>>>
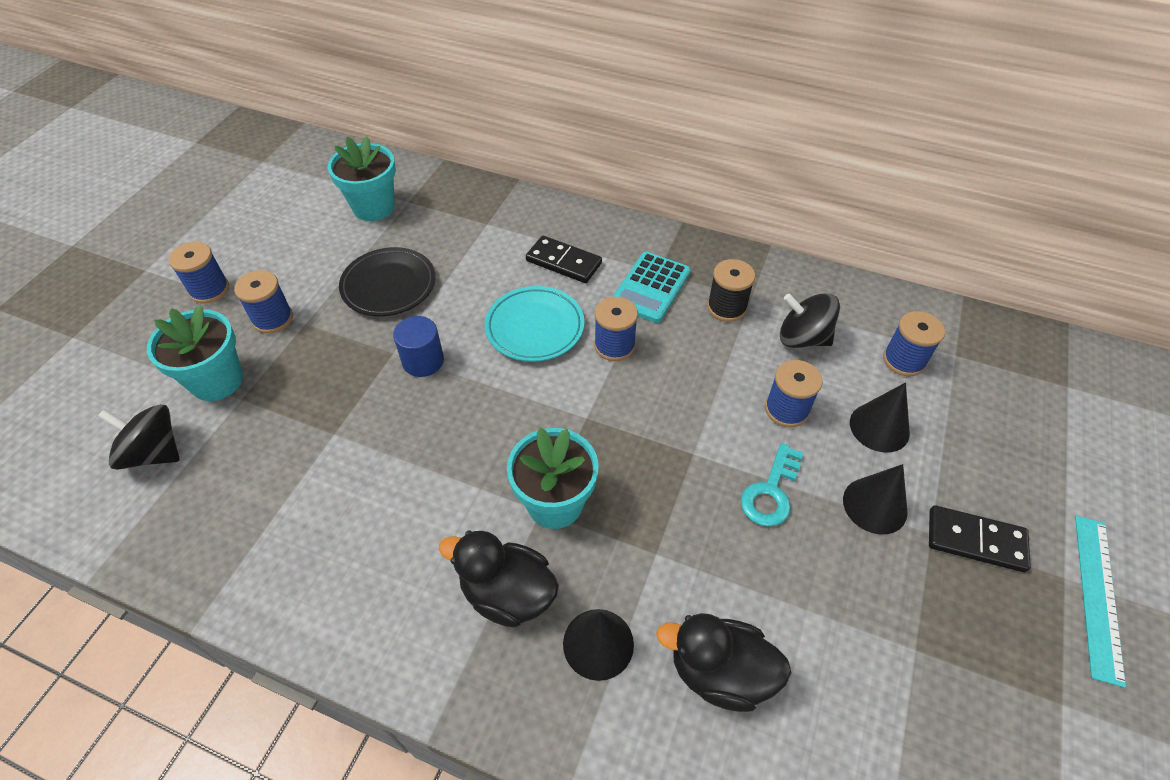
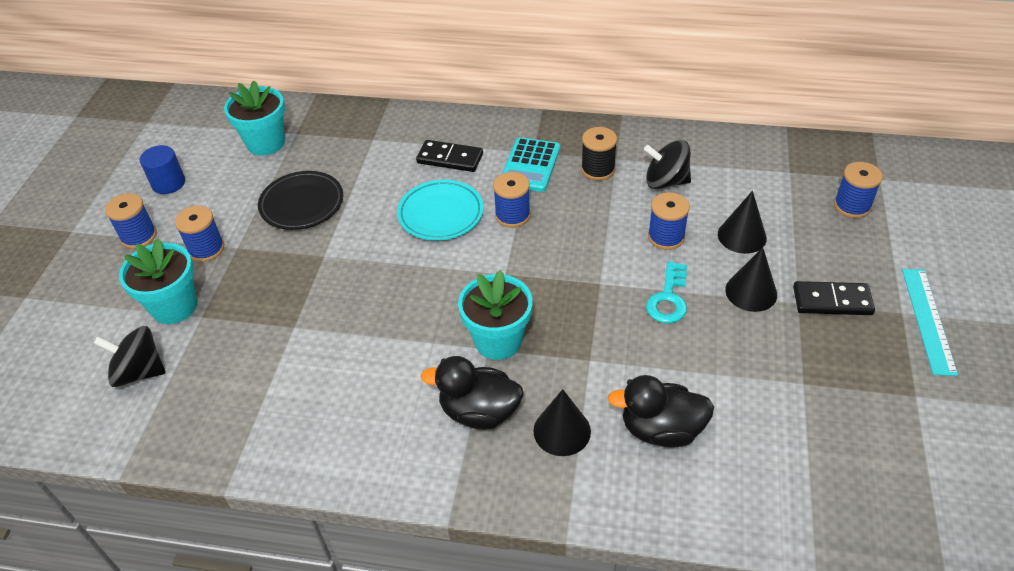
camera: 10 degrees left, 5 degrees down
(423, 361) = (352, 257): blue cylinder -> blue cylinder (168, 183)
(903, 360) = (750, 183): blue spool -> blue spool (852, 206)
<<<
Only the lines from the one holding "(423, 361) = (352, 257): blue" to the end of the listing are to be written out, word for word.

(423, 361) = (352, 257): blue cylinder -> blue cylinder (168, 183)
(903, 360) = (750, 183): blue spool -> blue spool (852, 206)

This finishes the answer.